[Opening Records for processing section]

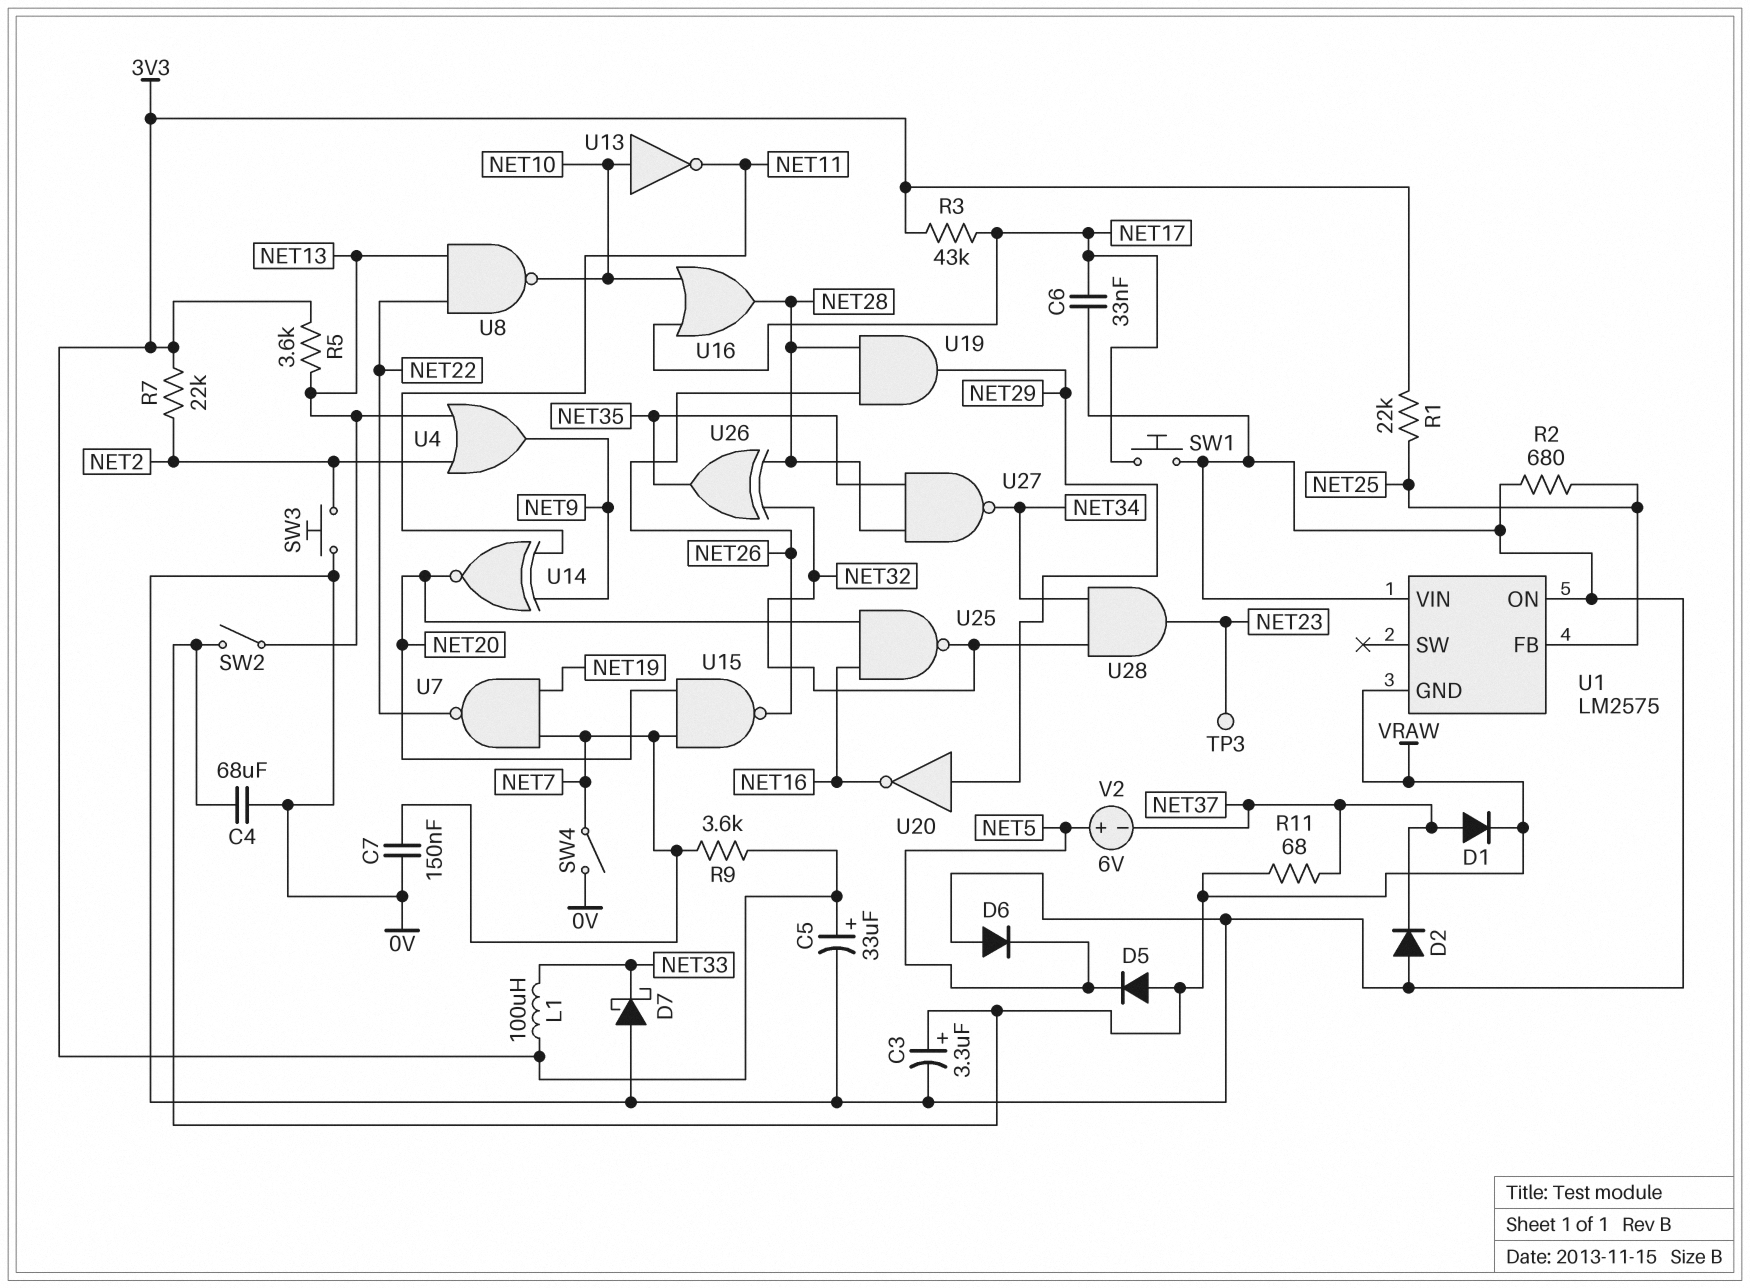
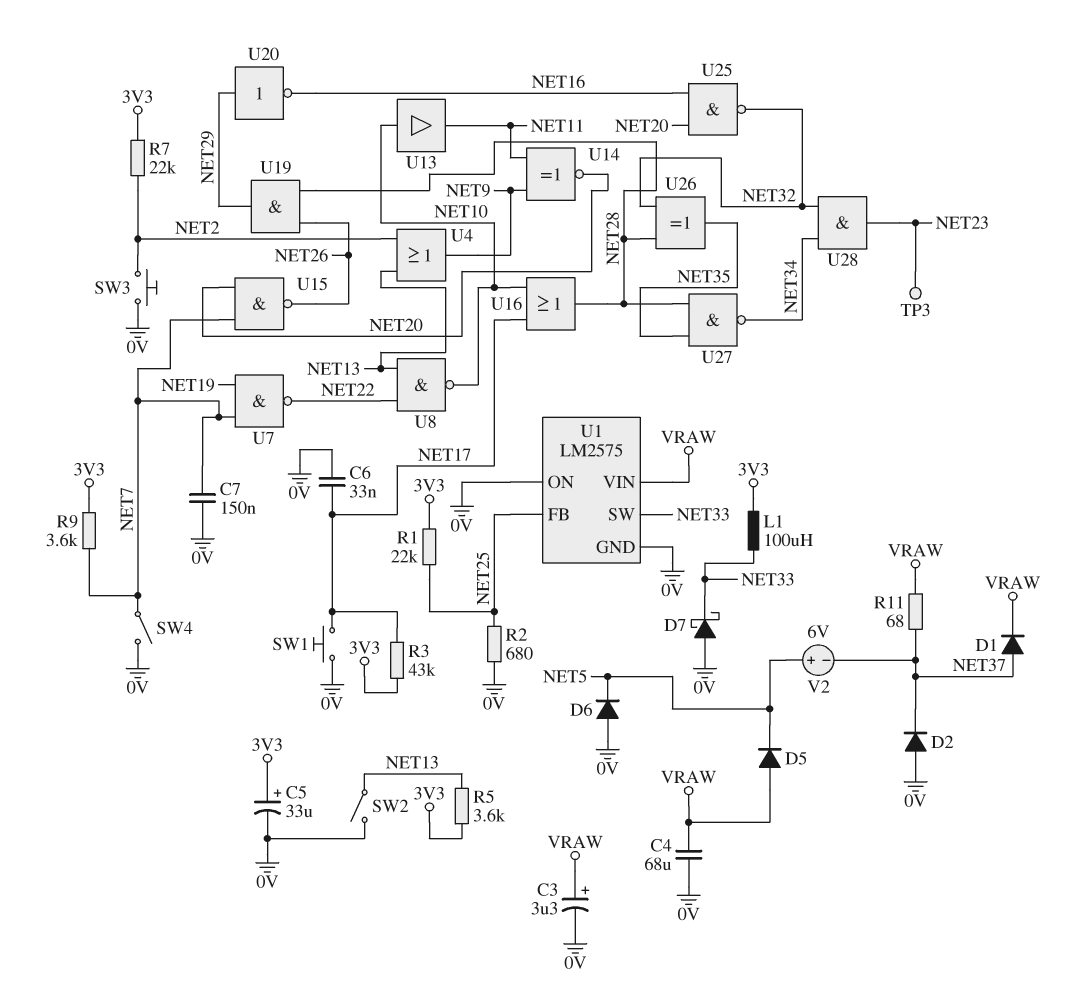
SW2: switch (NET13, VRAW) -> switch (0V, NET13)
U1 pin GND: VRAW -> 0V
U1 pin SW: none -> NET33
U1 pin VIN: 0V -> VRAW
U13: NOT (in NET10, out NET11) -> buffer (in NET10, out NET11)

[Closing Records for processing section]

Show the lines above with "VRAW".

SW2: switch (NET13, VRAW) -> switch (0V, NET13)
U1 pin GND: VRAW -> 0V
U1 pin VIN: 0V -> VRAW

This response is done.